_Exercise brief_
What should come back is the data below, word for word, minus any picture.
** Opening Data to process block **
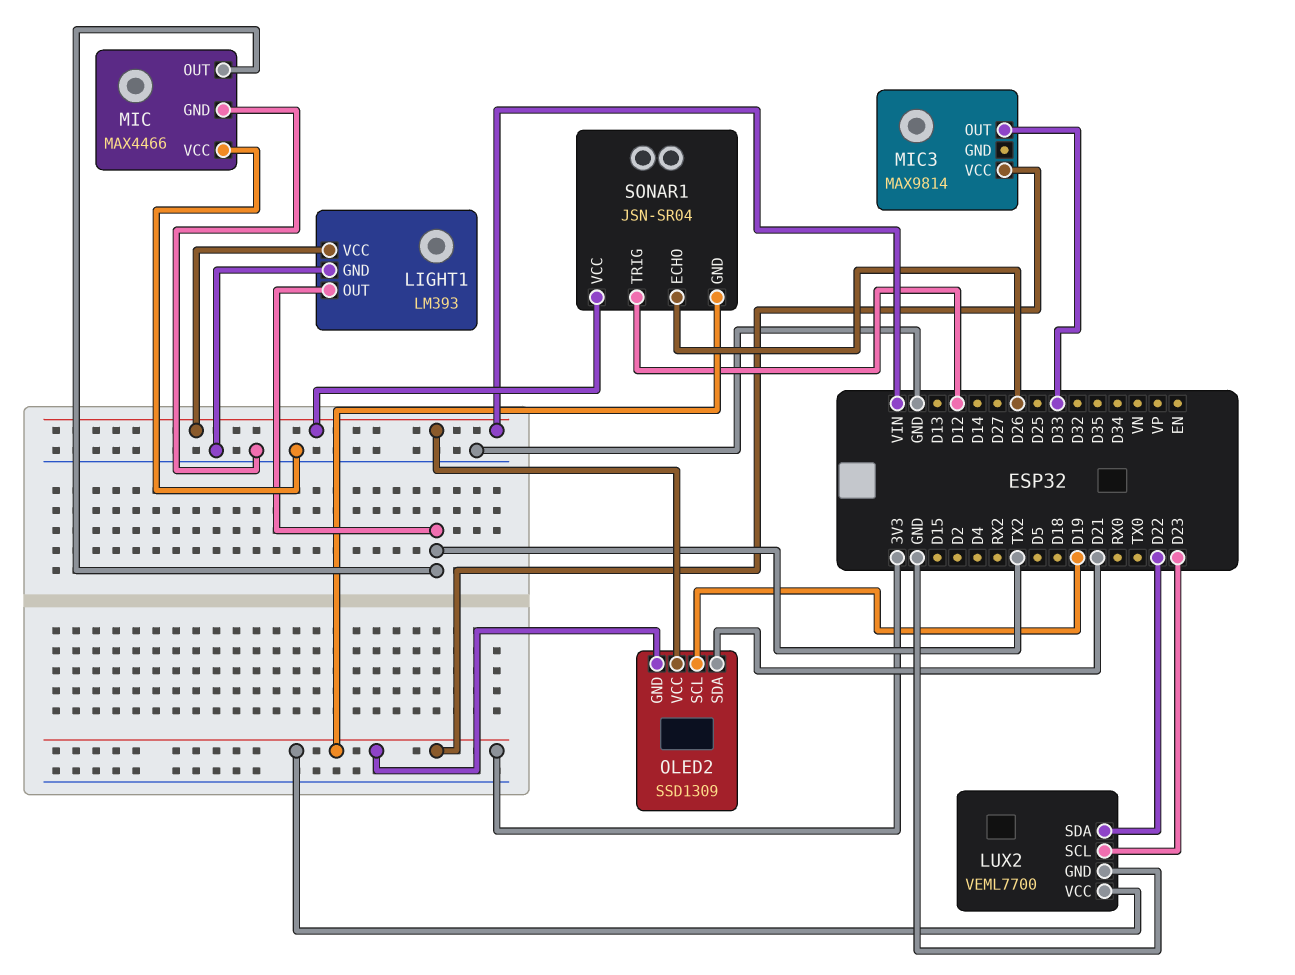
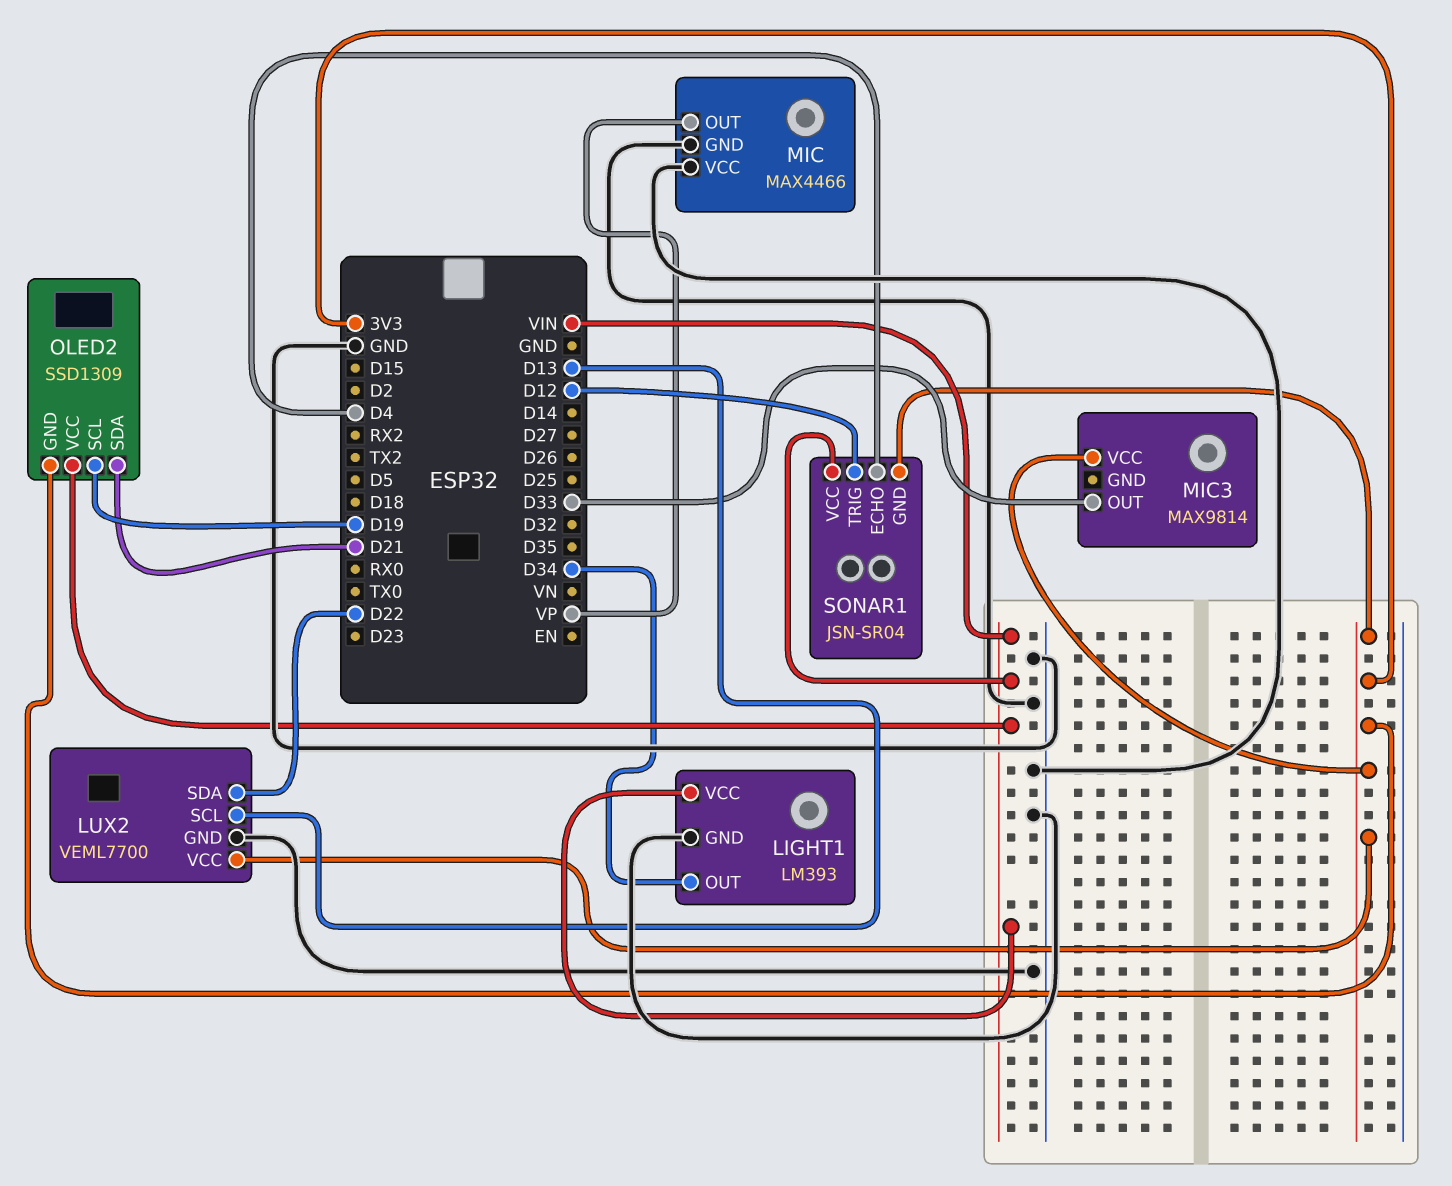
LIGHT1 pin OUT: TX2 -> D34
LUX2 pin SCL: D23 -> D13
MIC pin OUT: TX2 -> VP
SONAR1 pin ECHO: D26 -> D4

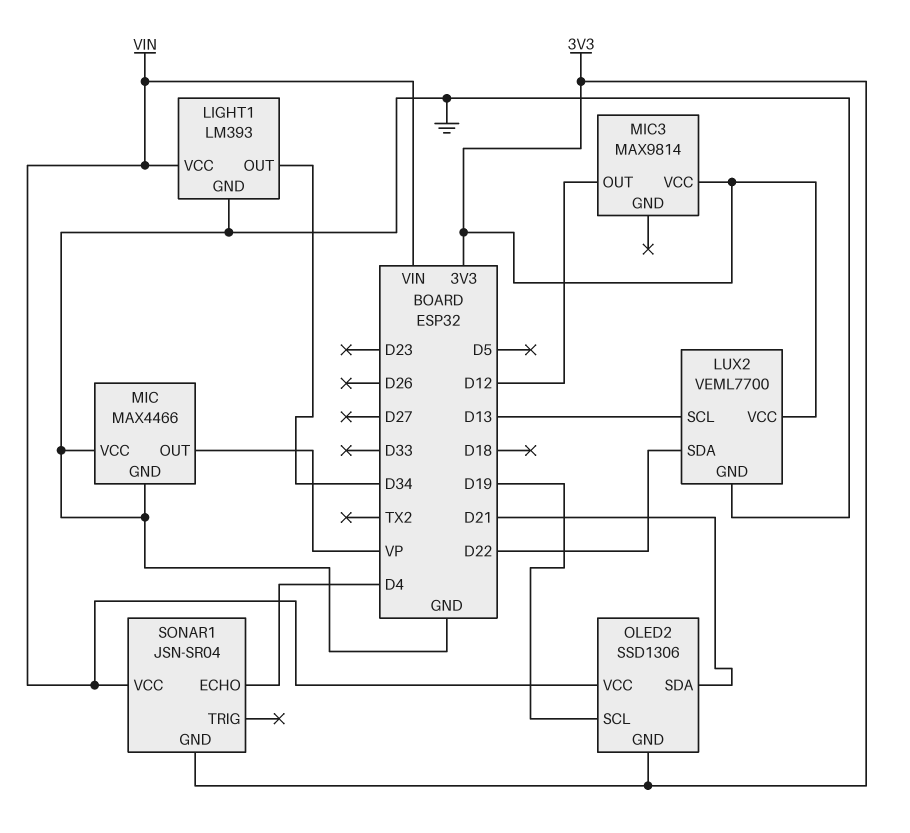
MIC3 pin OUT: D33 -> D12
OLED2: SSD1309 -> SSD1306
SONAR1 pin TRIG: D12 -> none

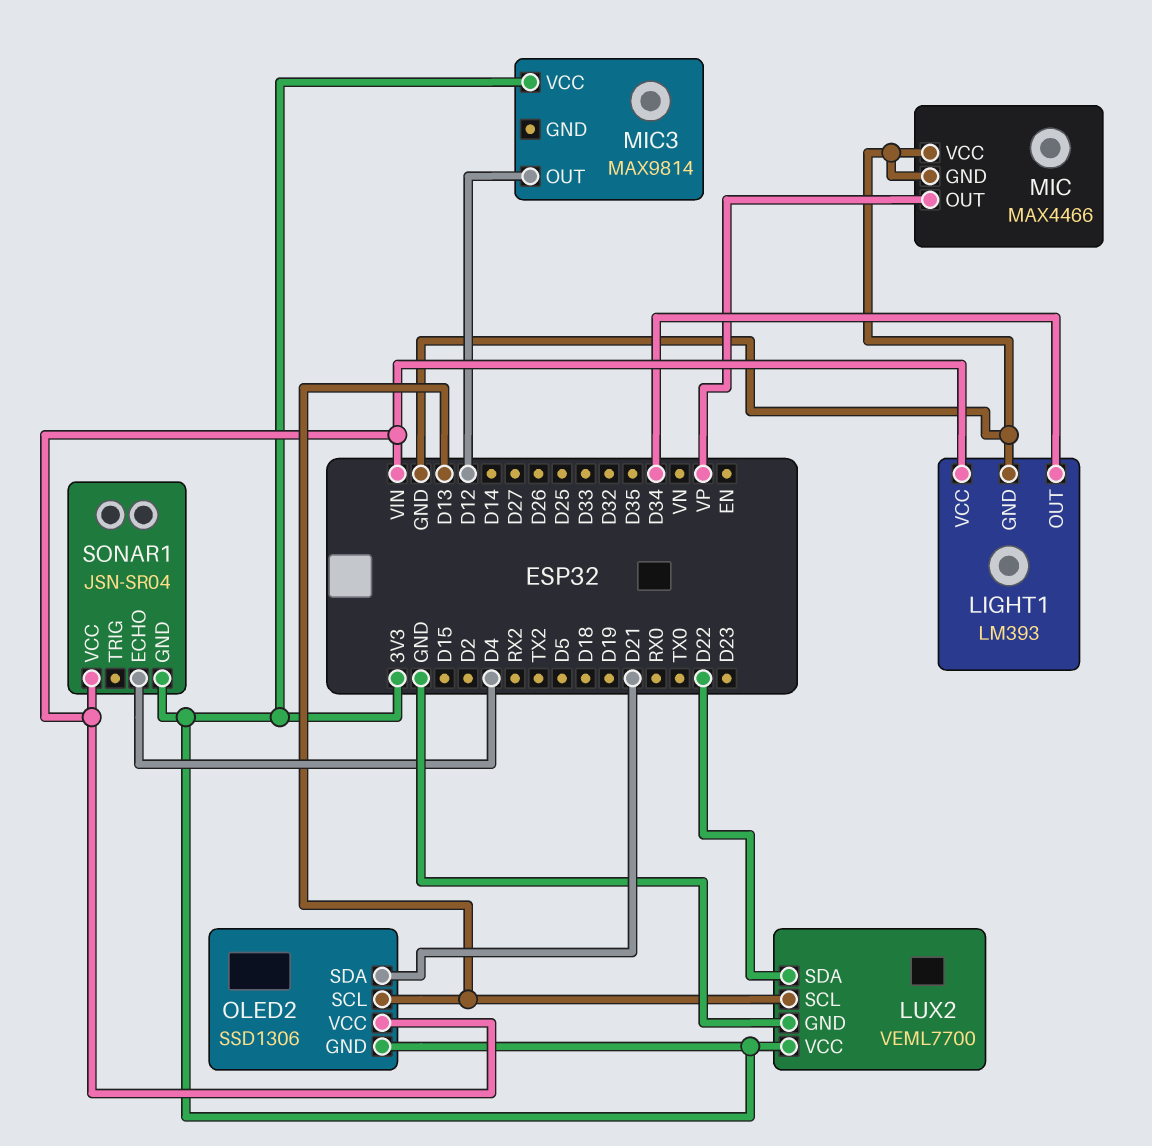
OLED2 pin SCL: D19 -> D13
** Closing Data to process block **
_Written solution_
LIGHT1 pin OUT: TX2 -> D34
LUX2 pin SCL: D23 -> D13
MIC pin OUT: TX2 -> VP
SONAR1 pin ECHO: D26 -> D4

MIC3 pin OUT: D33 -> D12
OLED2: SSD1309 -> SSD1306
SONAR1 pin TRIG: D12 -> none

OLED2 pin SCL: D19 -> D13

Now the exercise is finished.